>>>>>

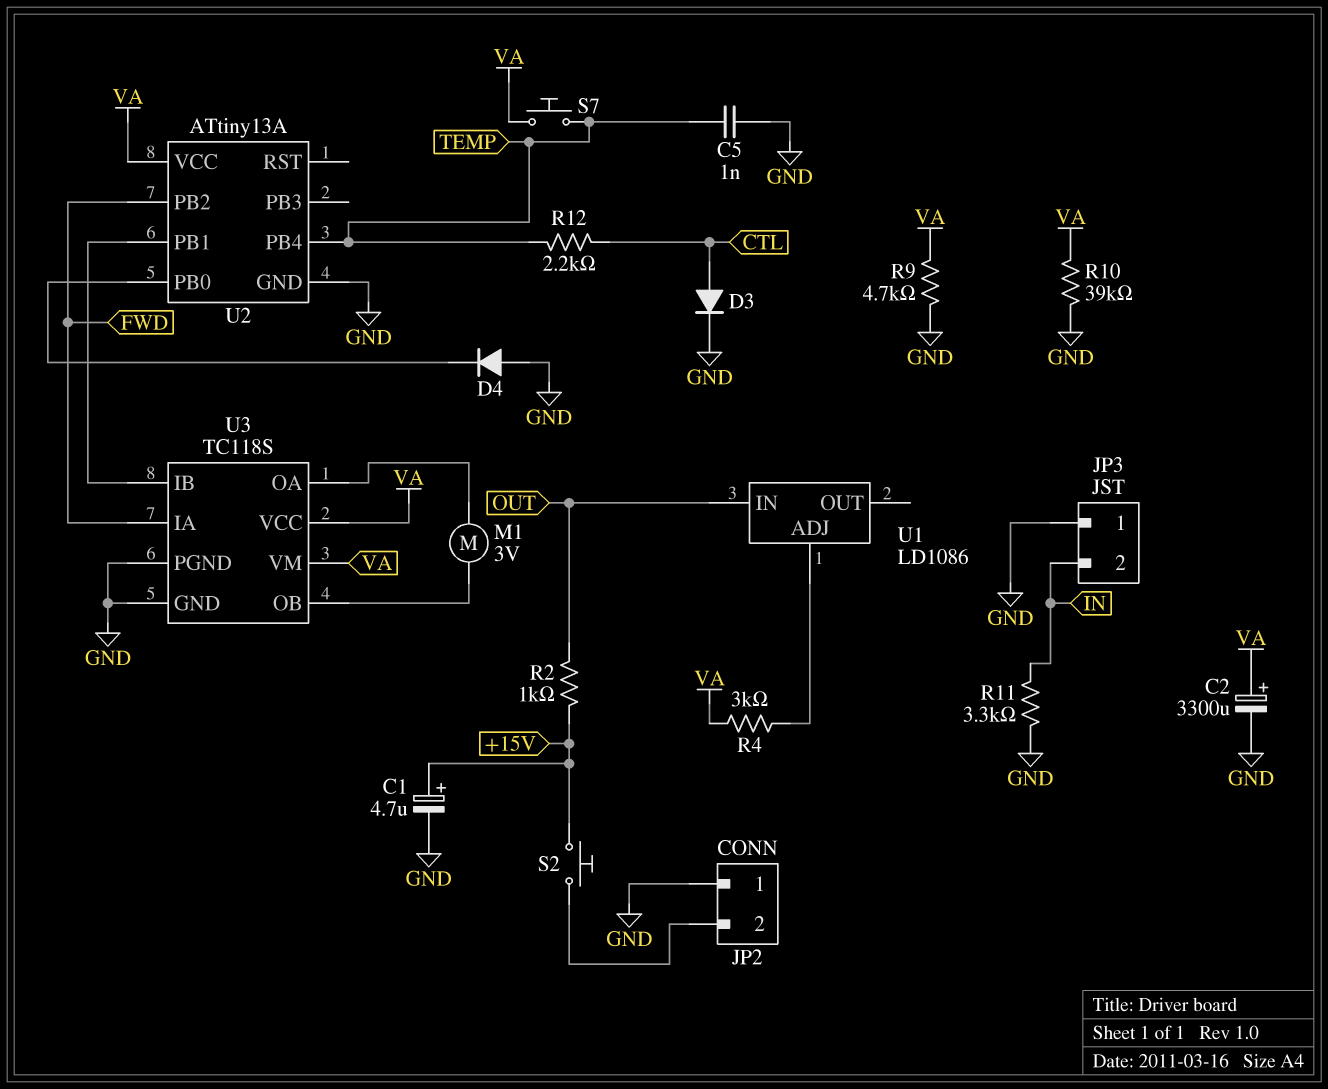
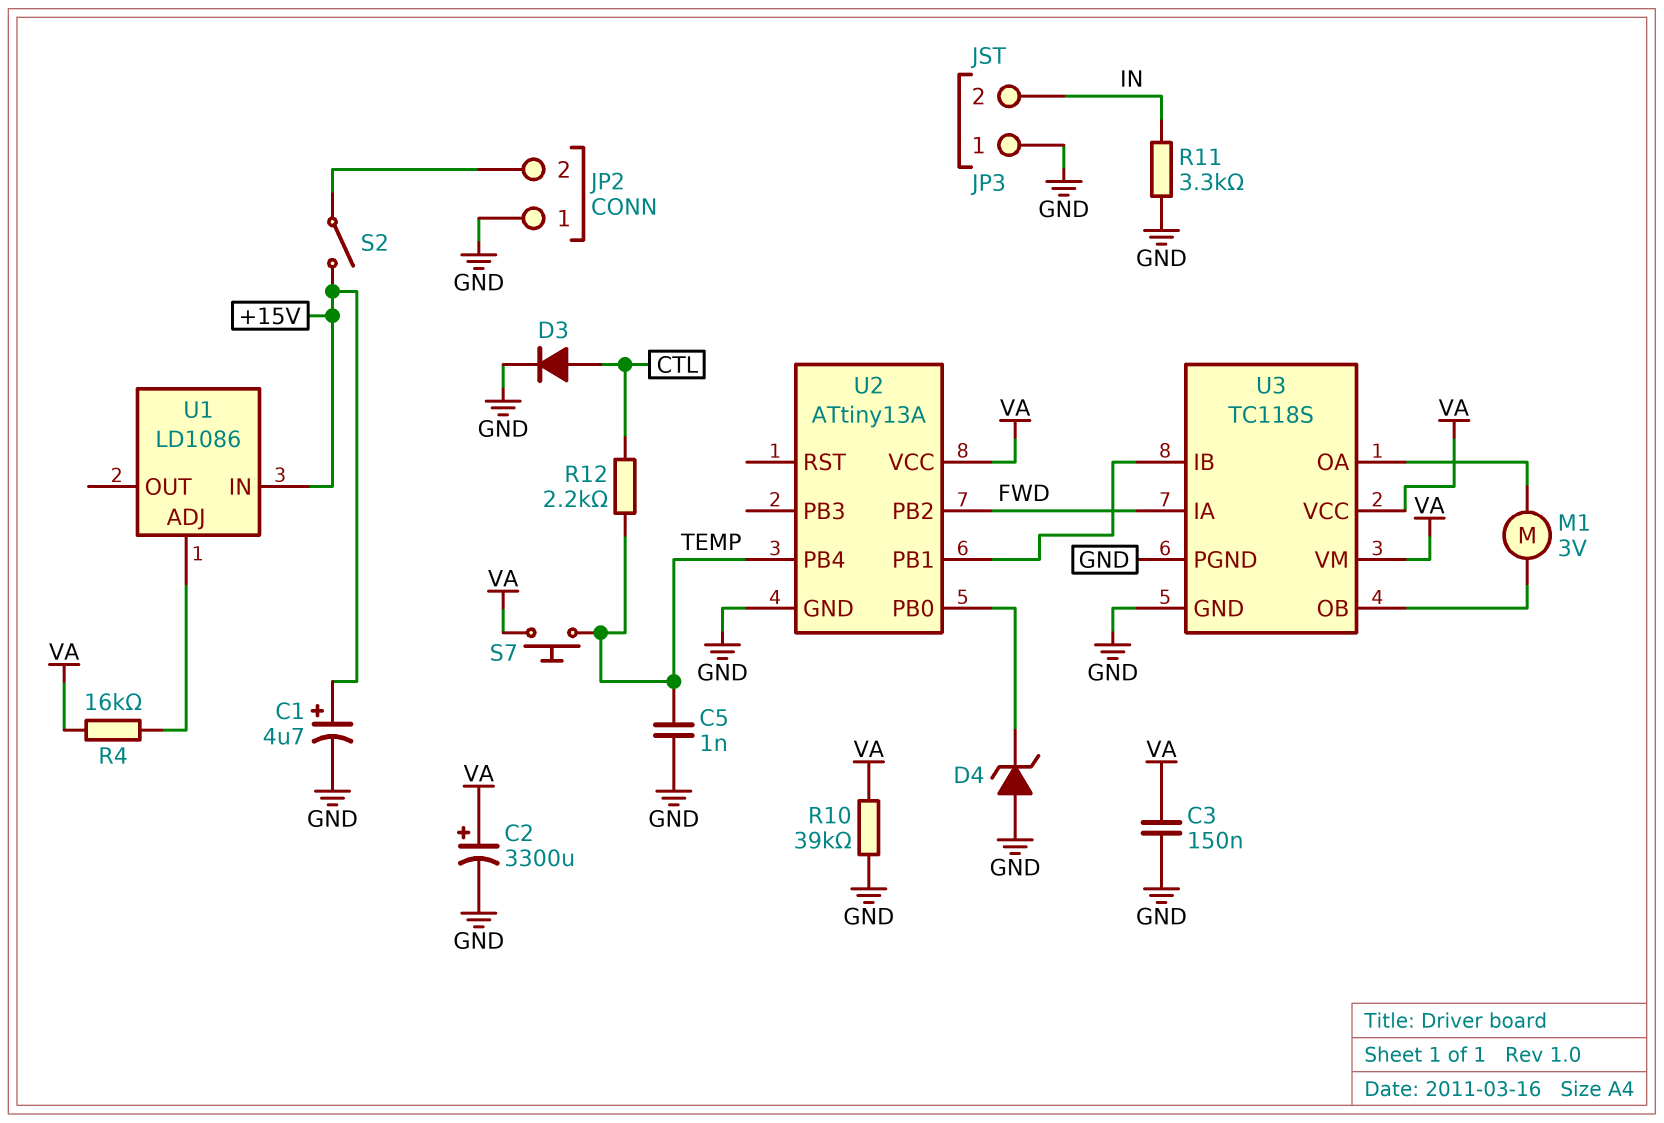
C3: none -> 150nF (GND, VA)
D4: diode (A GND, K U2/PB0) -> zener (A GND, K U2/PB0)
R2: 1k (+15V, OUT) -> none
R4: 3k (U1/ADJ, VA) -> 16k (U1/ADJ, VA)
R9: 4.7k (GND, VA) -> none
S2: button (+15V, JP2/2) -> switch (+15V, JP2/2)
U1 pin IN: OUT -> +15V

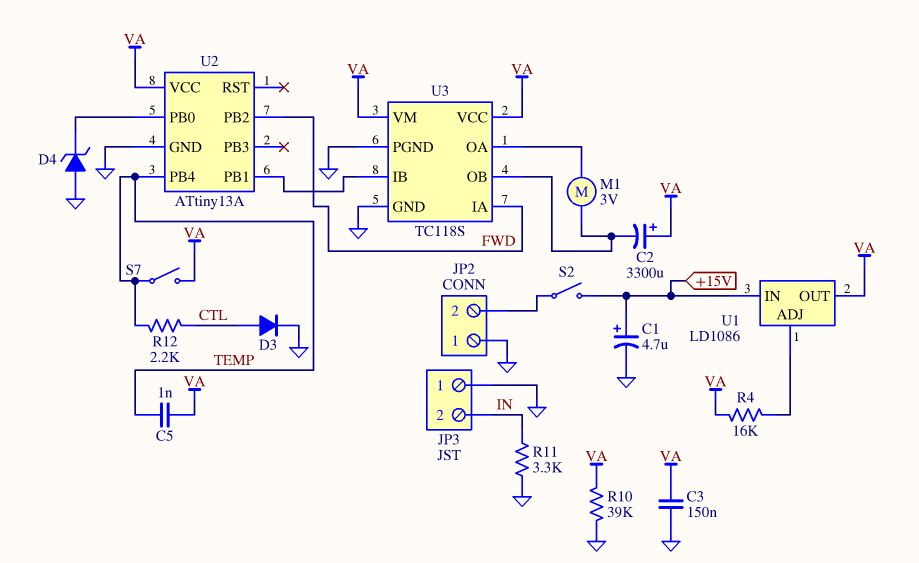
C2: 3300uF (plus VA, minus GND) -> 3300uF (plus VA, minus U3/OB)
C5: 1nF (GND, TEMP) -> 1nF (TEMP, VA)
S7: button (TEMP, VA) -> switch (TEMP, VA)
U1 pin OUT: none -> VA

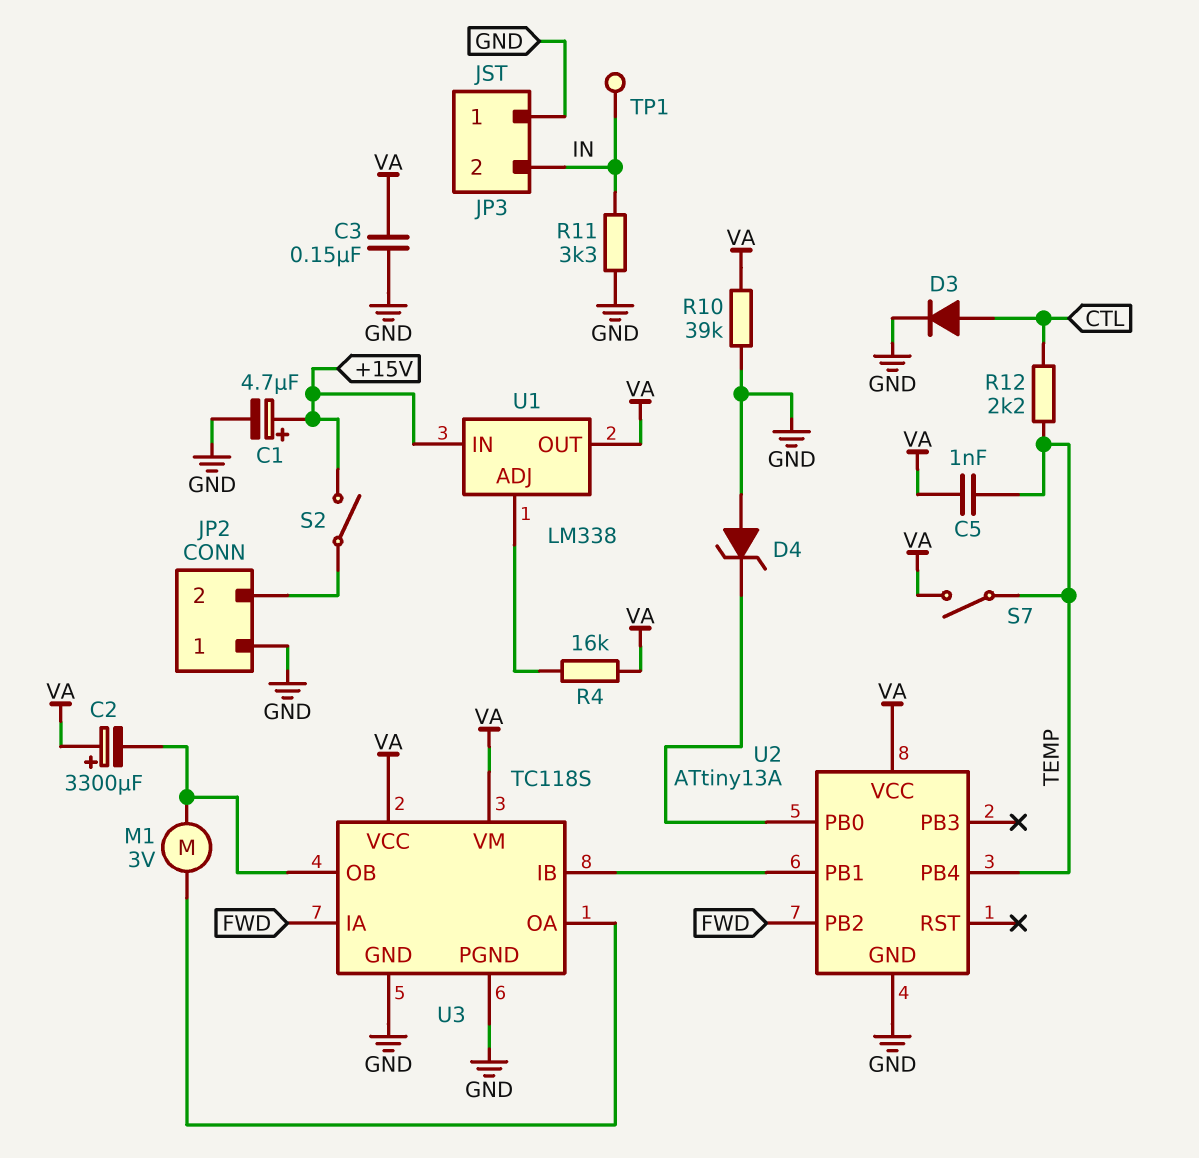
TP1: none -> test point (IN)
U1: LD1086 -> LM338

<<<<<

#### To do:
Show all lines from the data that contain "switch".

#### Response box:
S2: button (+15V, JP2/2) -> switch (+15V, JP2/2)
S7: button (TEMP, VA) -> switch (TEMP, VA)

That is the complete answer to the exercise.